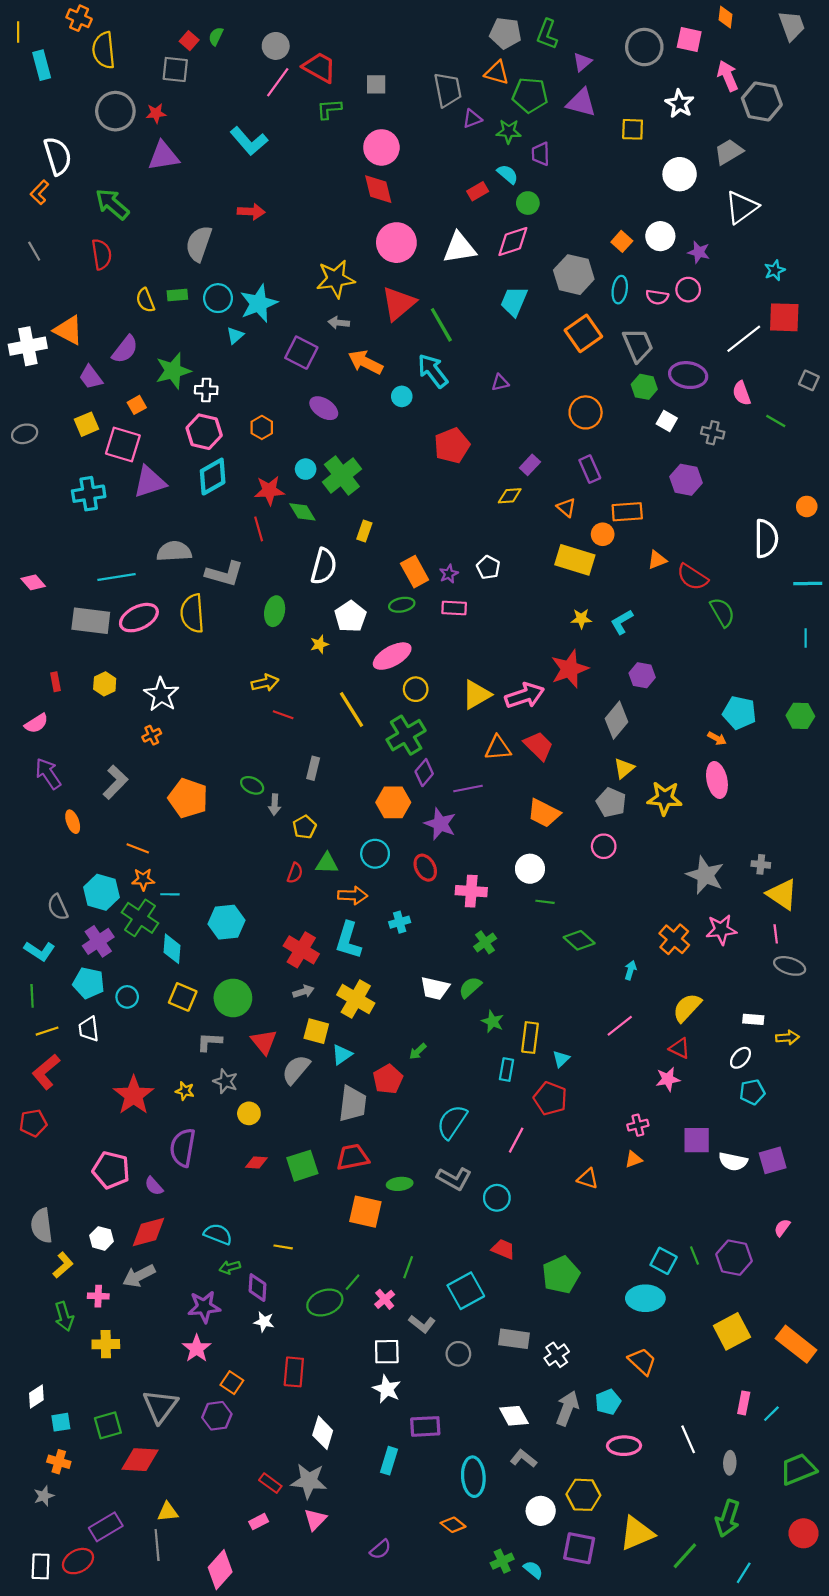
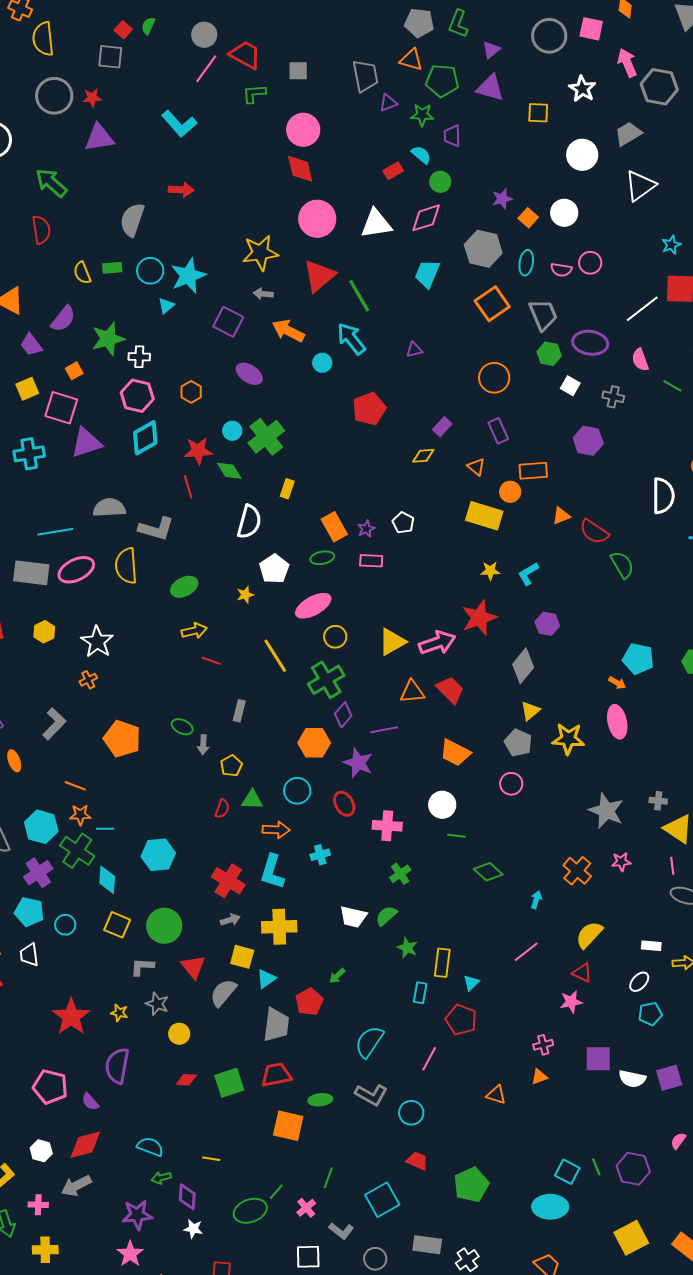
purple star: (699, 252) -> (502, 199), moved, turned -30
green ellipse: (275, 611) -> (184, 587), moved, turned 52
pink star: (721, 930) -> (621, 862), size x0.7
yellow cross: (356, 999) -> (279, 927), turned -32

* * *

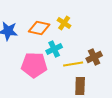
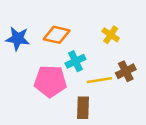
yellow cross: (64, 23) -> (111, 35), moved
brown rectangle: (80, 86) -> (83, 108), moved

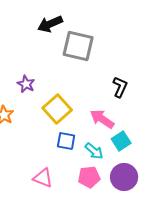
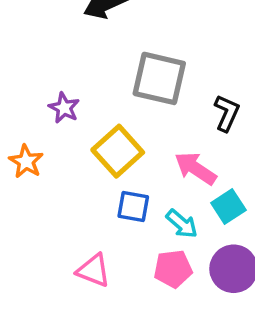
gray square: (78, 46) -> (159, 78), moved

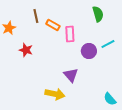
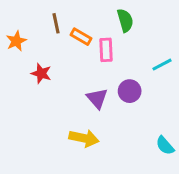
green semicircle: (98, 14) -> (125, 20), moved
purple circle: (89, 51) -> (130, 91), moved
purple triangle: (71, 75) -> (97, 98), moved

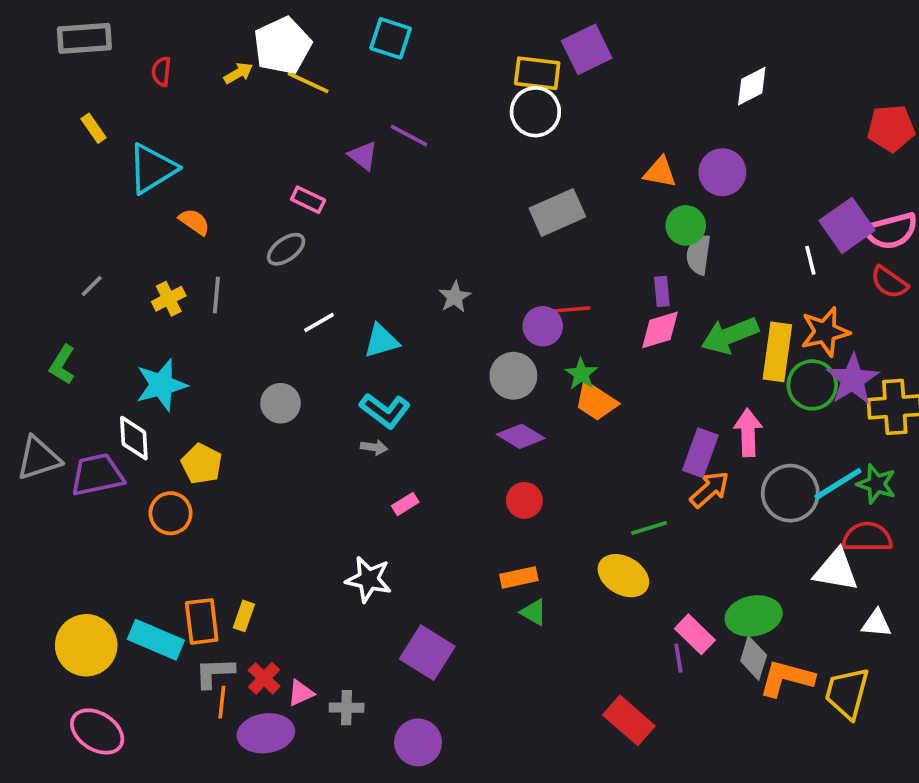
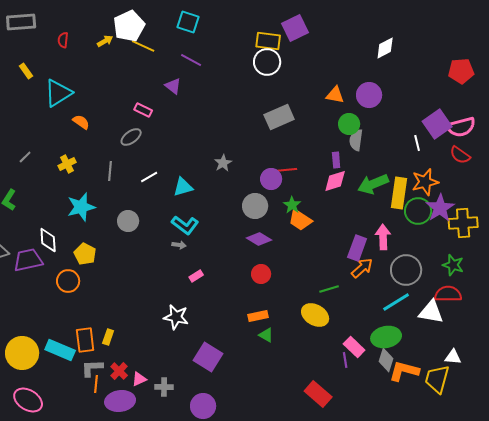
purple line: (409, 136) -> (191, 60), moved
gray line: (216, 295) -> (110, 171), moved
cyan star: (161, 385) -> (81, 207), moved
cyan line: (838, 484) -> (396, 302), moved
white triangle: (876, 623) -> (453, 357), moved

...

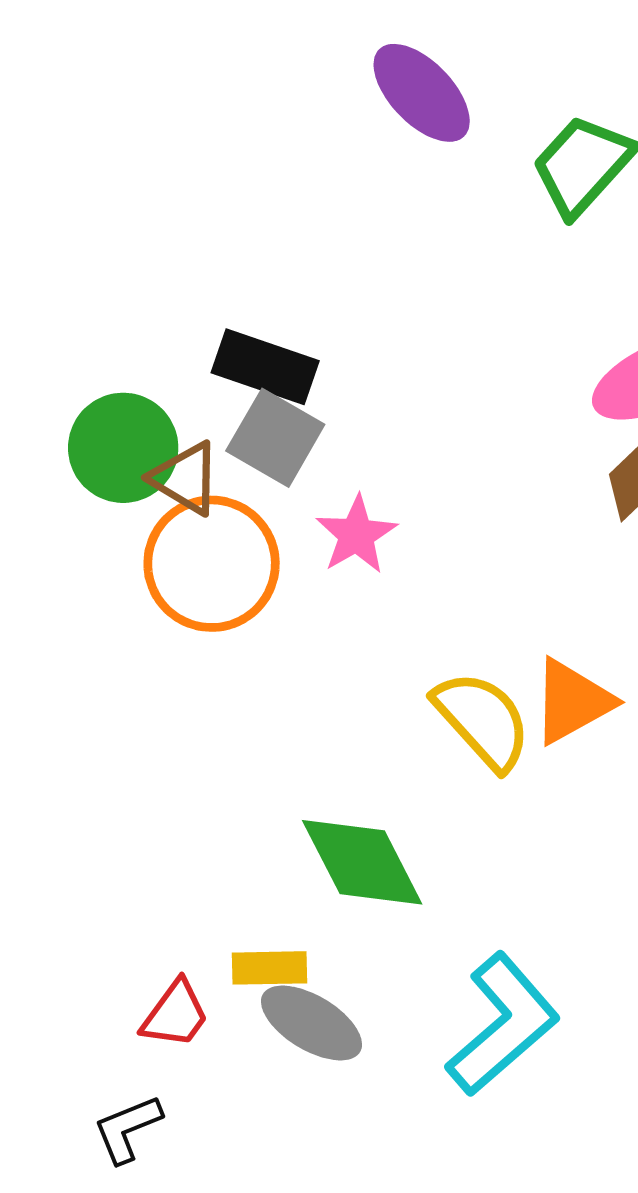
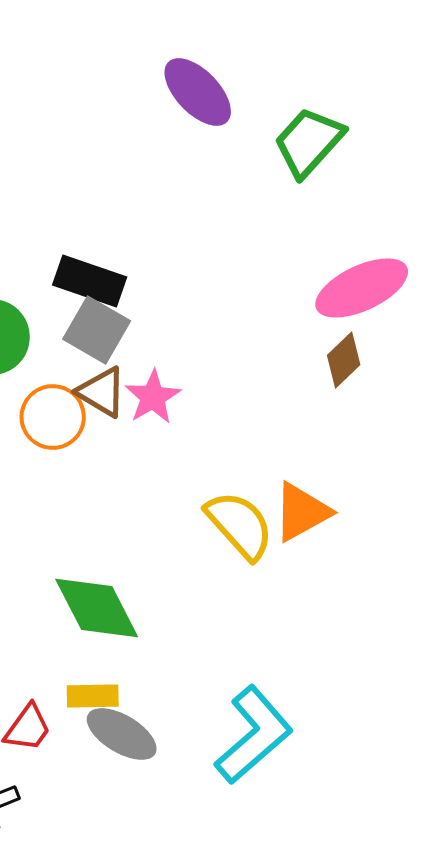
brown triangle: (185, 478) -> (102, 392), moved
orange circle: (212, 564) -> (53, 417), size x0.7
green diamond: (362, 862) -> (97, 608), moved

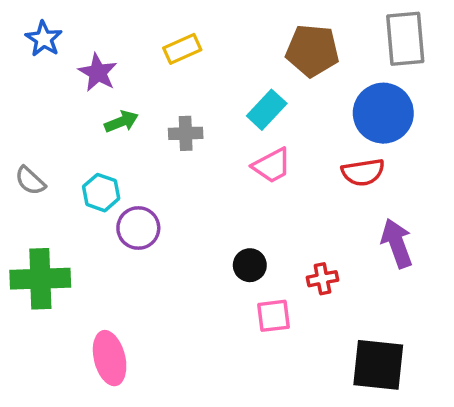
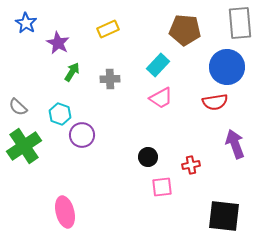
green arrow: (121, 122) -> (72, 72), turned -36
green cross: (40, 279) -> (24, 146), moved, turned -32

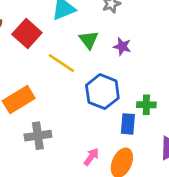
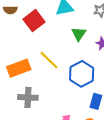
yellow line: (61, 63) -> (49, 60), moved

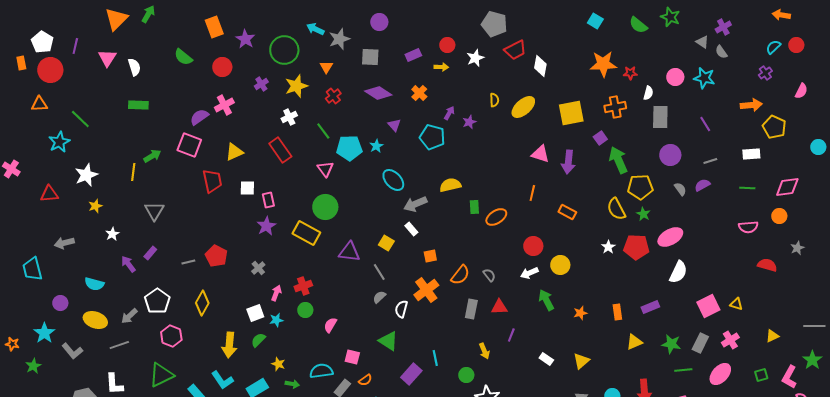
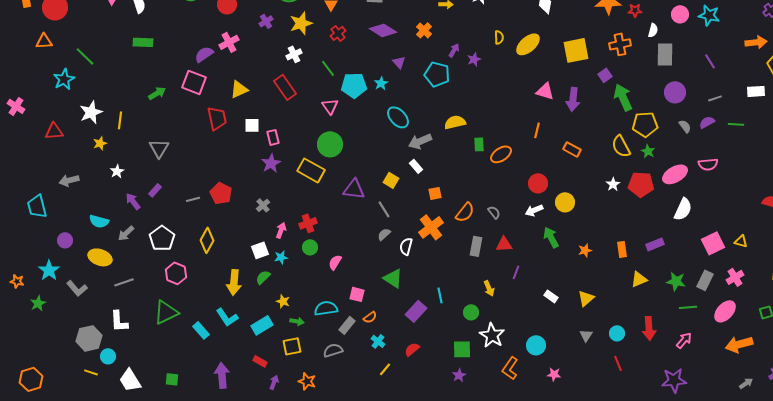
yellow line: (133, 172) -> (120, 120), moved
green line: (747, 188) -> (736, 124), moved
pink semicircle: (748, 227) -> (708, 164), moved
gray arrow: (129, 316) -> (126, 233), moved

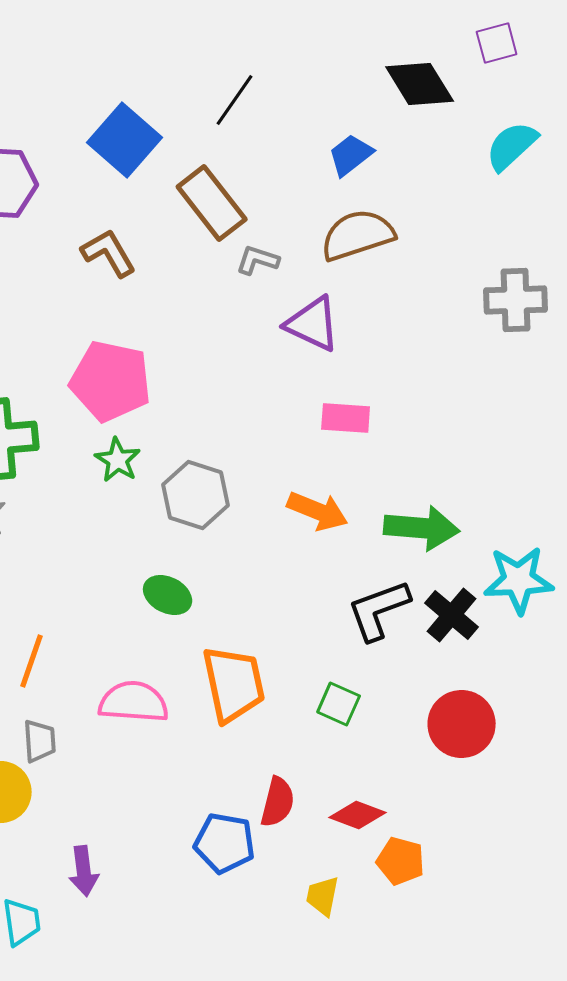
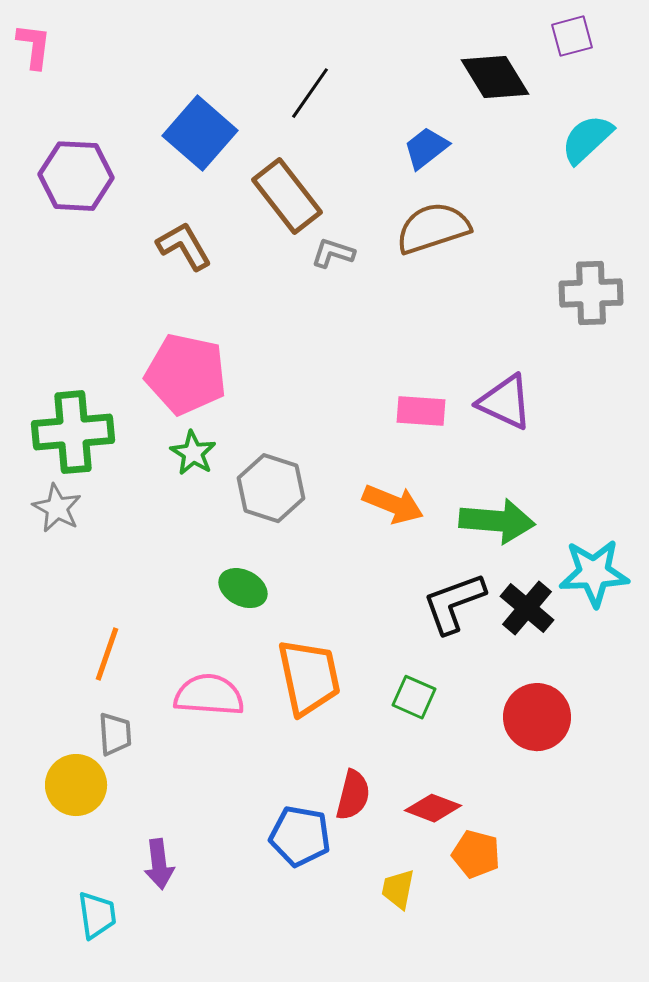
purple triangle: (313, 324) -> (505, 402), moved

Your task: Print the line above containing "gray arrow: (129, 316) -> (126, 233), moved", the line containing "purple triangle: (313, 324)", and everything between them, exactly as written. Pictures stay out.

Answer space:
gray arrow: (129, 316) -> (126, 233), moved

purple triangle: (313, 324) -> (505, 402), moved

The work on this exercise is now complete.